Dataset excerpts:
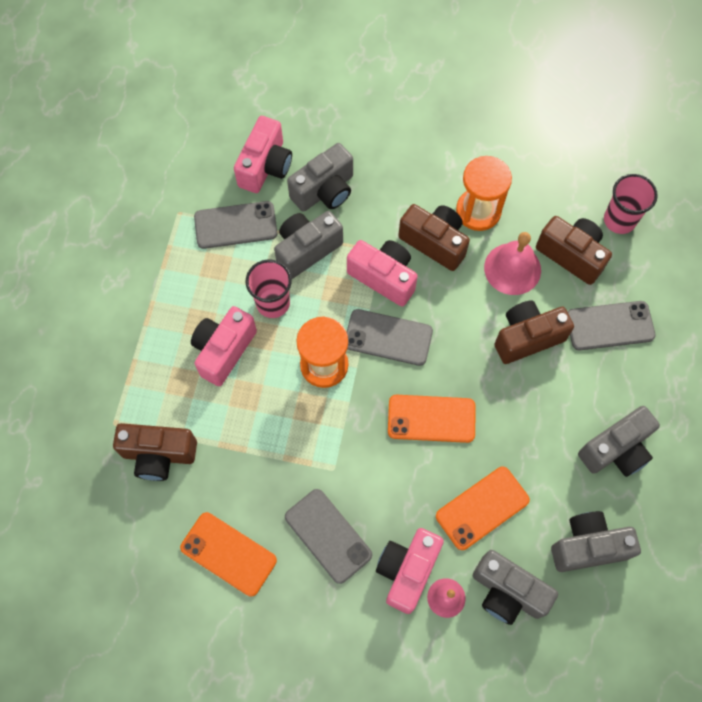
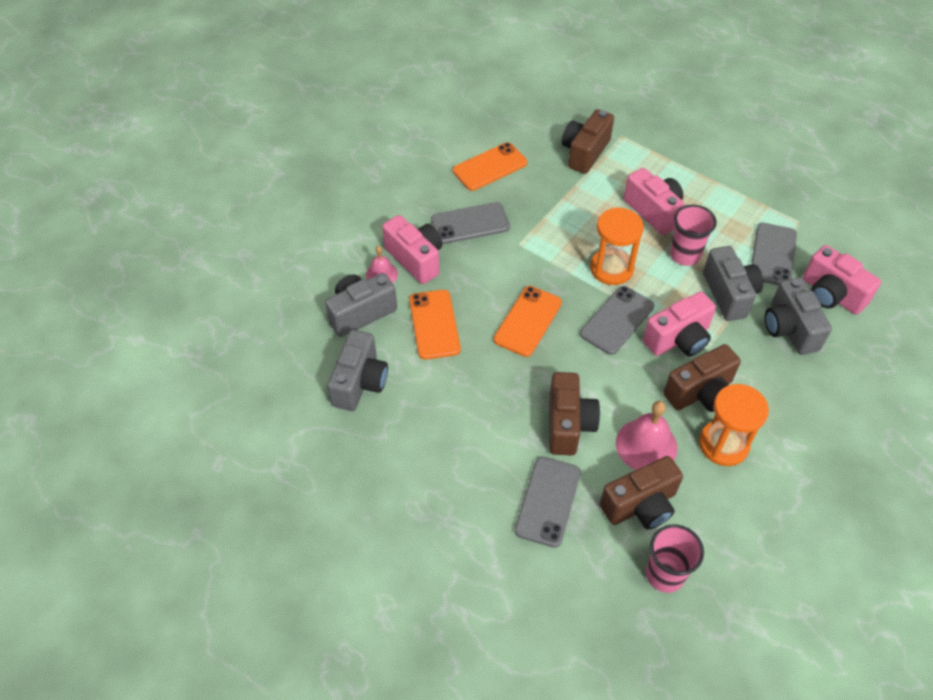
camera: 115 degrees right, 15 degrees down
grey camera [578,406,660,477] -> none

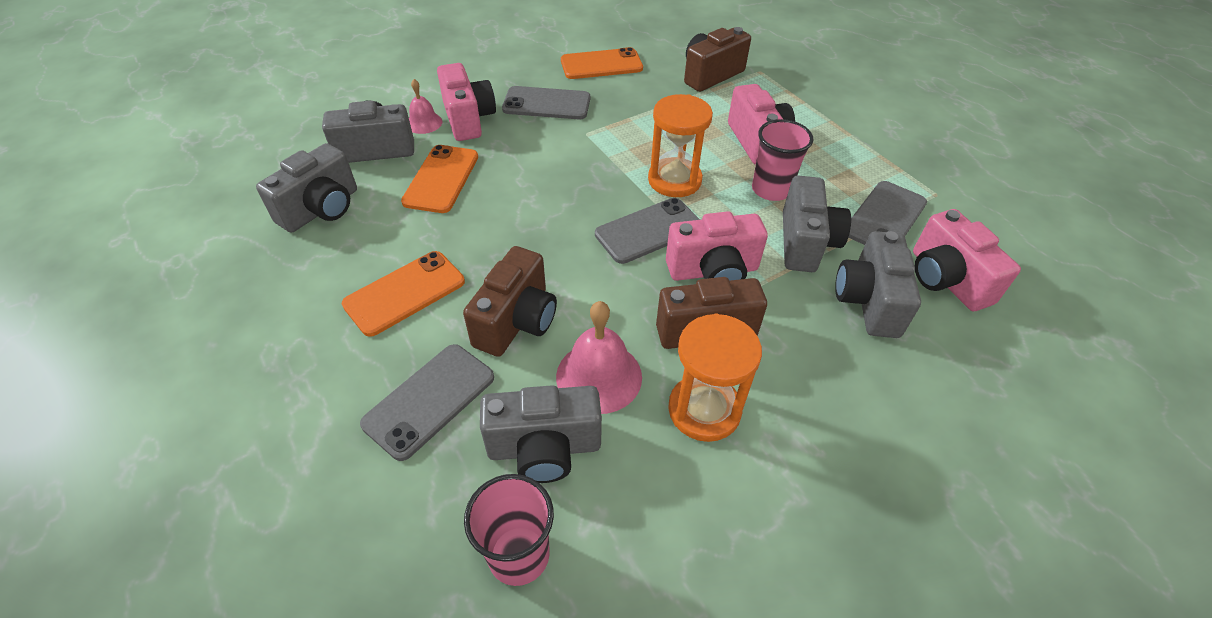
camera: 20 degrees right, 5 degrees down
orange phone [494,286,562,357] -> orange phone moved to [342,251,465,337]
brown camera [600,456,683,530] -> grey camera [480,385,602,483]

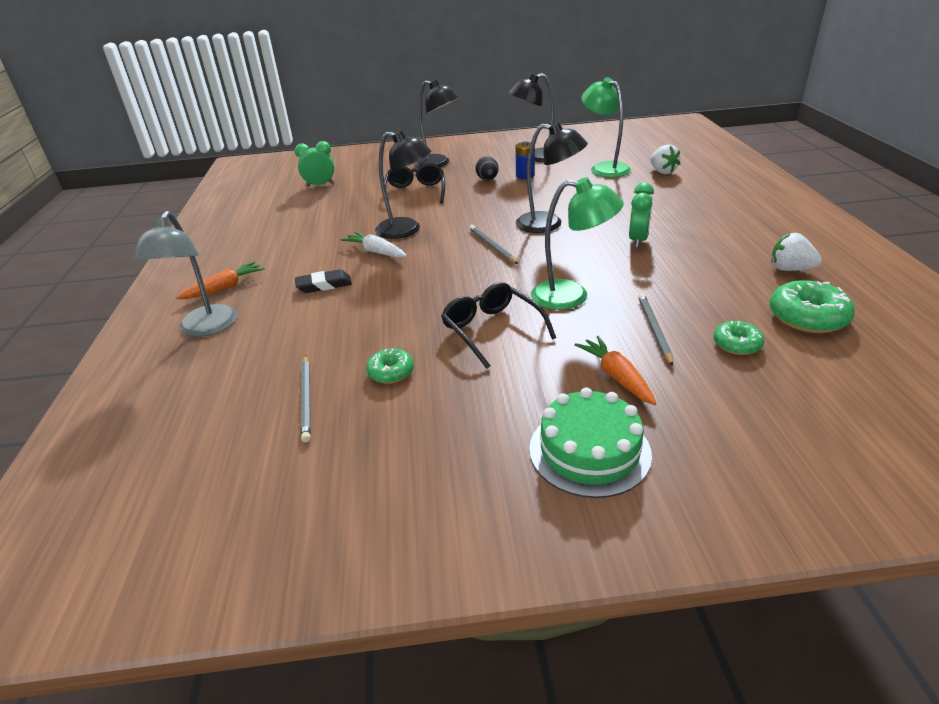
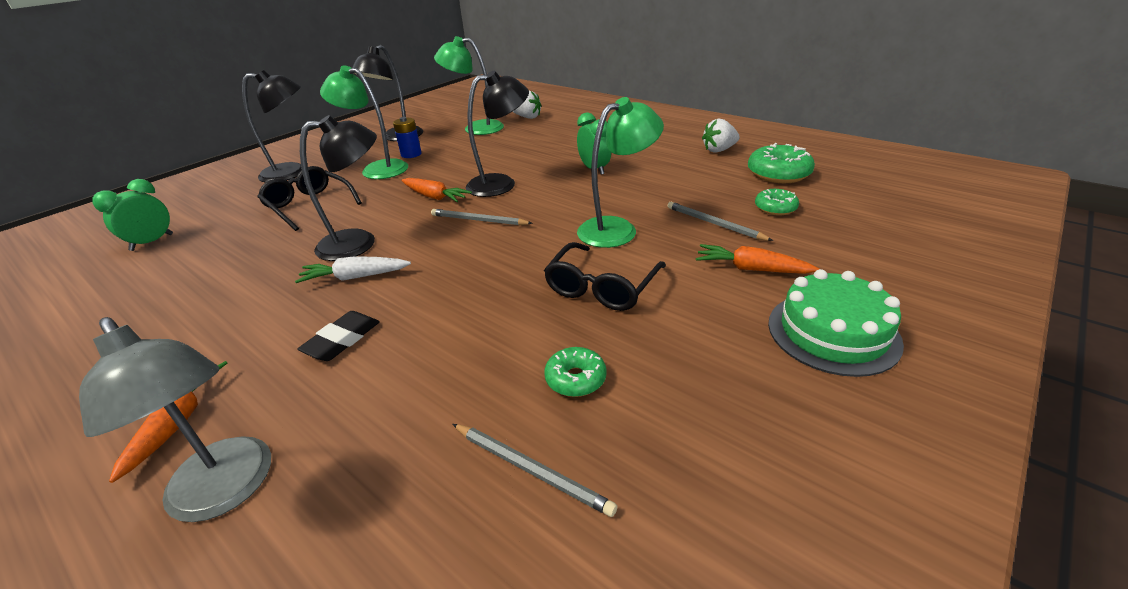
camera: 45 degrees left, 0 degrees up
black glasses [441,282,556,369] -> black glasses turned 75 degrees counterclockwise [544,242,666,311]
black egg [475,156,499,181] -> green lamp [320,65,408,179]
none -> orange carrot [401,178,472,202]

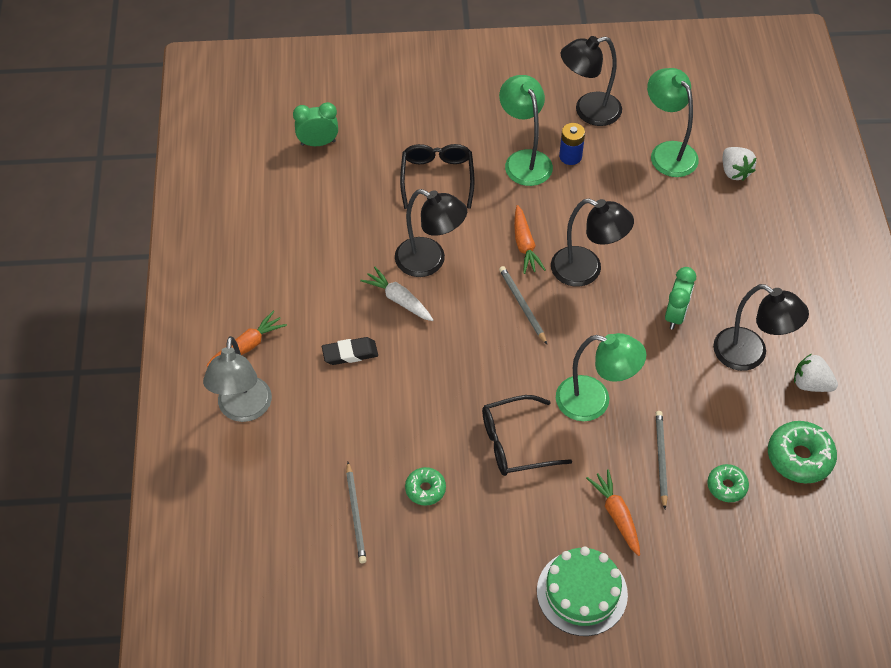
camera: 45 degrees right, 20 degrees up
black lamp [242,70,302,183] -> black lamp moved to [713,284,809,371]

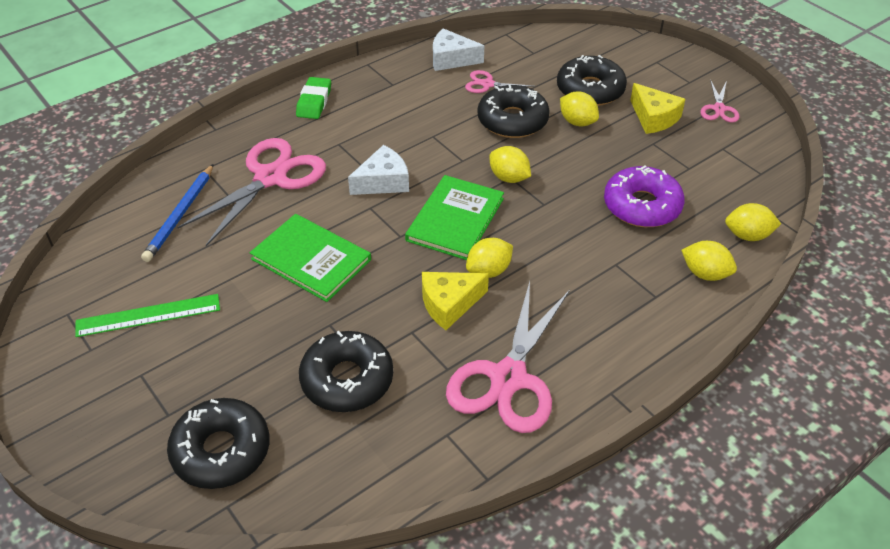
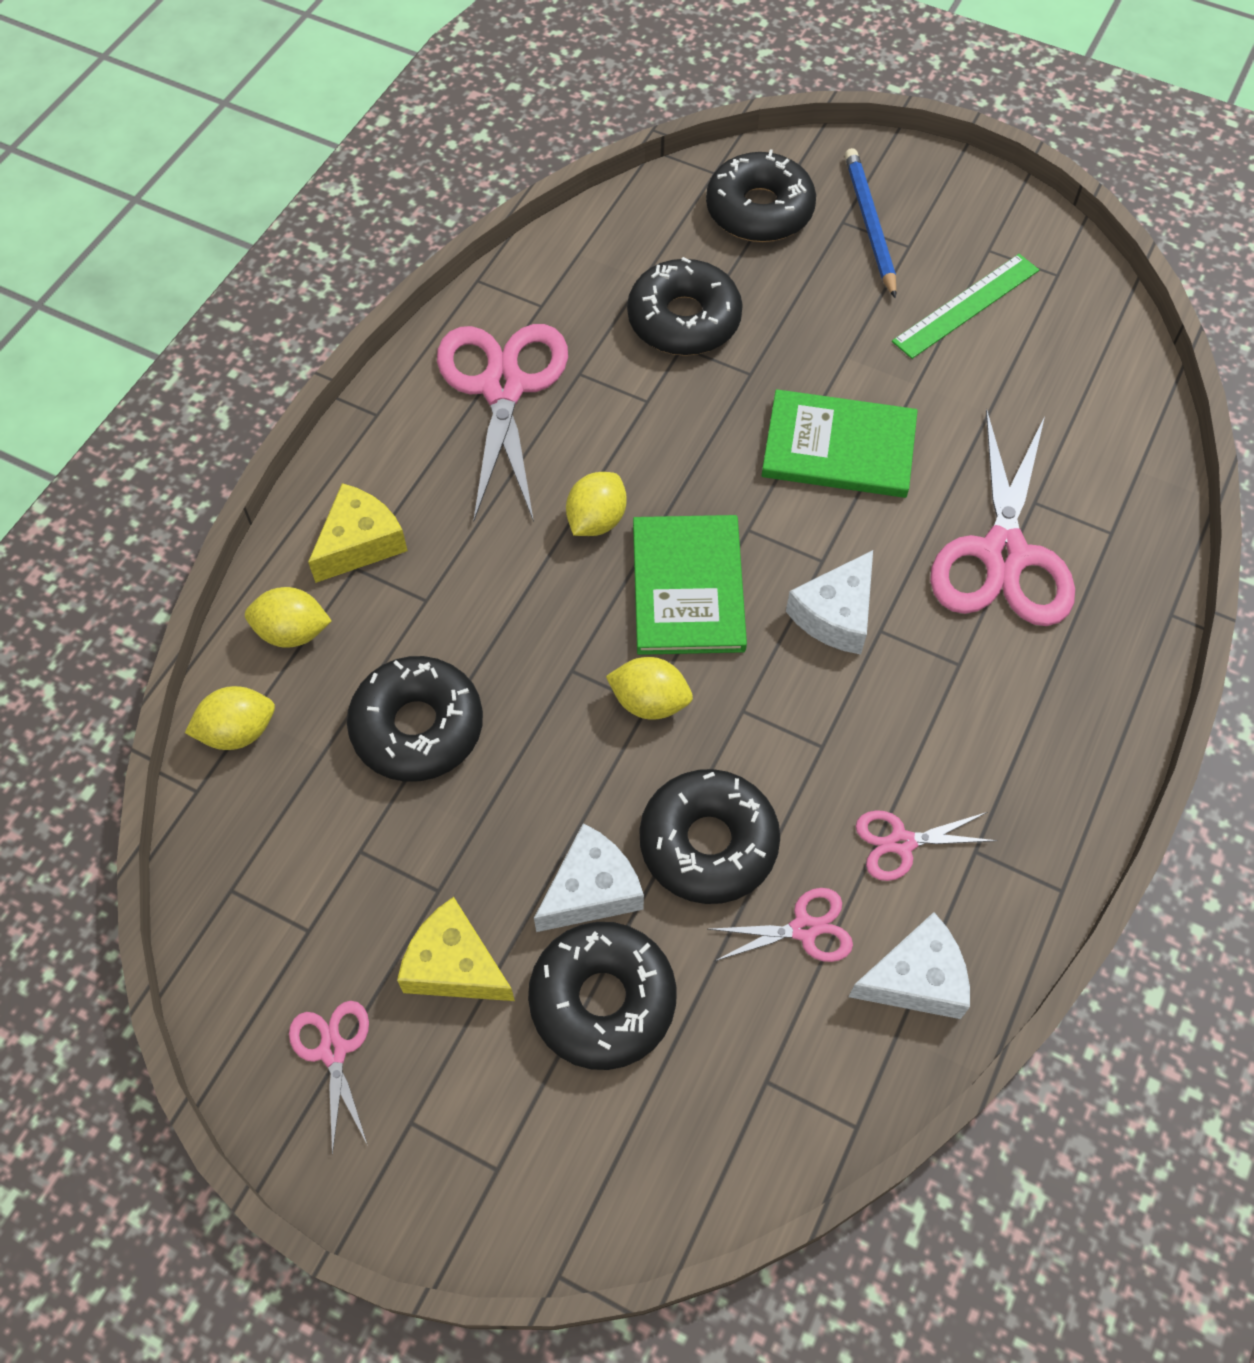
camera: 155 degrees right, 15 degrees up
blue pencil [141,164,214,262] -> blue pencil moved to [845,148,896,299]
green eraser [296,77,331,119] -> none
yellow cheese [422,272,489,330] -> yellow cheese moved to [308,483,408,583]
yellow lemon [560,91,599,126] -> white cheese [534,823,644,932]
purple donut [604,165,685,227] -> black donut [347,656,483,782]
none -> pink scissors [856,810,997,881]

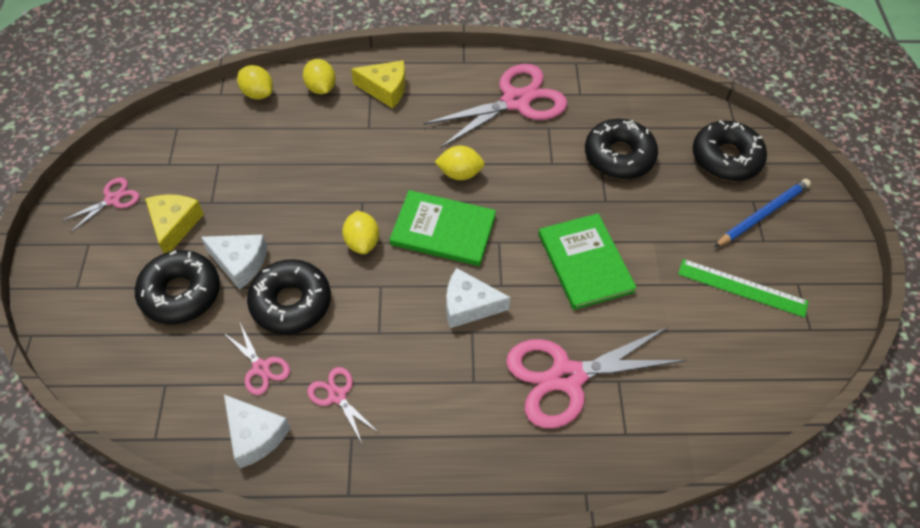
camera: 60 degrees right, 5 degrees down
black donut [347,656,483,782] -> none
green book [633,515,747,655] -> green book turned 45 degrees clockwise [389,190,496,266]

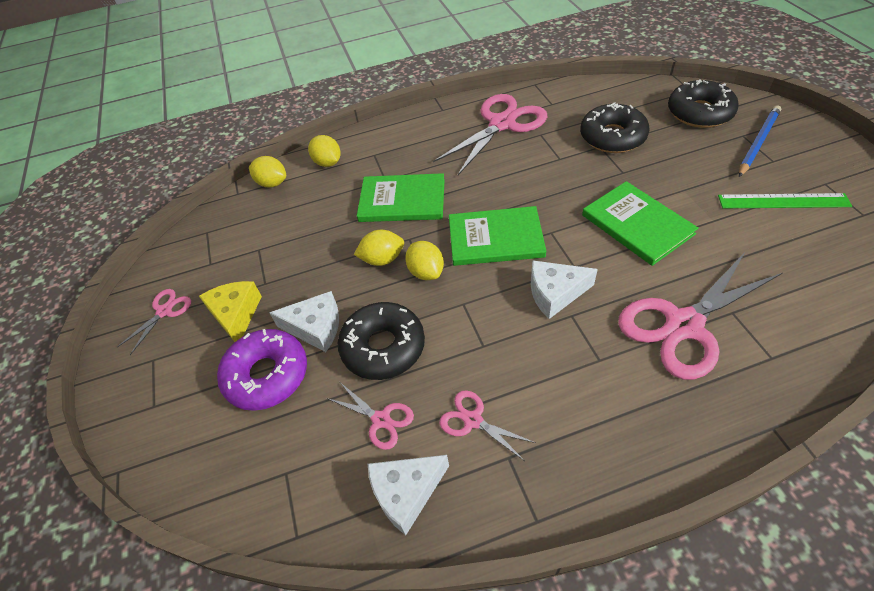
camera: 10 degrees left, 5 degrees down
black donut [135,250,220,324] -> purple donut [217,329,307,411]
white cheese [224,395,290,468] -> white cheese turned 120 degrees clockwise [368,455,449,535]
yellow cheese [351,60,405,108] -> none
yellow lemon [435,146,485,180] -> yellow lemon moved to [354,230,404,266]
none -> green book [357,173,445,222]

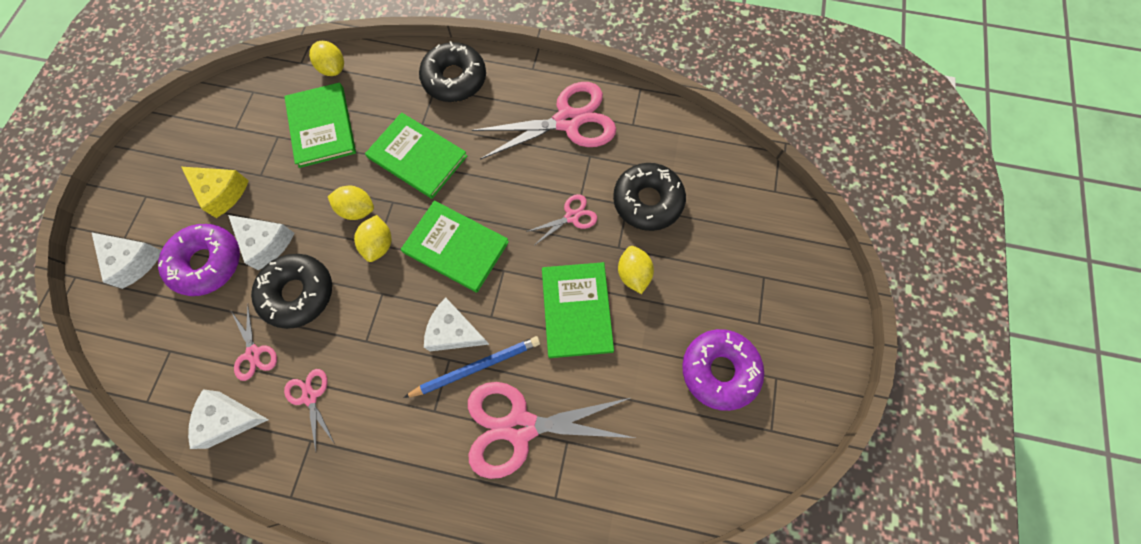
camera: 25 degrees right, 20 degrees up
pink scissors [117,289,191,355] -> pink scissors moved to [526,194,597,245]
yellow cheese [199,281,262,342] -> yellow cheese turned 105 degrees clockwise [181,167,249,218]
yellow lemon [308,135,341,167] -> yellow lemon moved to [618,246,654,294]
black donut [668,79,739,128] -> black donut moved to [419,41,486,102]
green ruler [718,193,852,208] -> purple donut [682,329,764,411]
blue pencil [739,105,781,177] -> blue pencil moved to [403,336,540,398]
none -> white cheese [92,233,162,289]
none -> green book [284,83,356,168]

Exercise directions —
Would you write each entry out again exactly, omitting the images?

Task output —
camera: 115 degrees right, 15 degrees down
grey camera [578,406,660,477] -> none

camera: 20 degrees right, 5 degrees down
orange phone [494,286,562,357] -> orange phone moved to [342,251,465,337]
brown camera [600,456,683,530] -> grey camera [480,385,602,483]

camera: 45 degrees left, 0 degrees up
black glasses [441,282,556,369] -> black glasses turned 75 degrees counterclockwise [544,242,666,311]
black egg [475,156,499,181] -> green lamp [320,65,408,179]
none -> orange carrot [401,178,472,202]

camera: 45 degrees right, 20 degrees up
black lamp [242,70,302,183] -> black lamp moved to [713,284,809,371]

camera: 155 degrees right, 15 degrees up
blue pencil [141,164,214,262] -> blue pencil moved to [845,148,896,299]
green eraser [296,77,331,119] -> none
yellow cheese [422,272,489,330] -> yellow cheese moved to [308,483,408,583]
yellow lemon [560,91,599,126] -> white cheese [534,823,644,932]
purple donut [604,165,685,227] -> black donut [347,656,483,782]
none -> pink scissors [856,810,997,881]

camera: 60 degrees right, 5 degrees down
black donut [347,656,483,782] -> none
green book [633,515,747,655] -> green book turned 45 degrees clockwise [389,190,496,266]

camera: 10 degrees left, 5 degrees down
black donut [135,250,220,324] -> purple donut [217,329,307,411]
white cheese [224,395,290,468] -> white cheese turned 120 degrees clockwise [368,455,449,535]
yellow cheese [351,60,405,108] -> none
yellow lemon [435,146,485,180] -> yellow lemon moved to [354,230,404,266]
none -> green book [357,173,445,222]

camera: 25 degrees right, 20 degrees up
pink scissors [117,289,191,355] -> pink scissors moved to [526,194,597,245]
yellow cheese [199,281,262,342] -> yellow cheese turned 105 degrees clockwise [181,167,249,218]
yellow lemon [308,135,341,167] -> yellow lemon moved to [618,246,654,294]
black donut [668,79,739,128] -> black donut moved to [419,41,486,102]
green ruler [718,193,852,208] -> purple donut [682,329,764,411]
blue pencil [739,105,781,177] -> blue pencil moved to [403,336,540,398]
none -> white cheese [92,233,162,289]
none -> green book [284,83,356,168]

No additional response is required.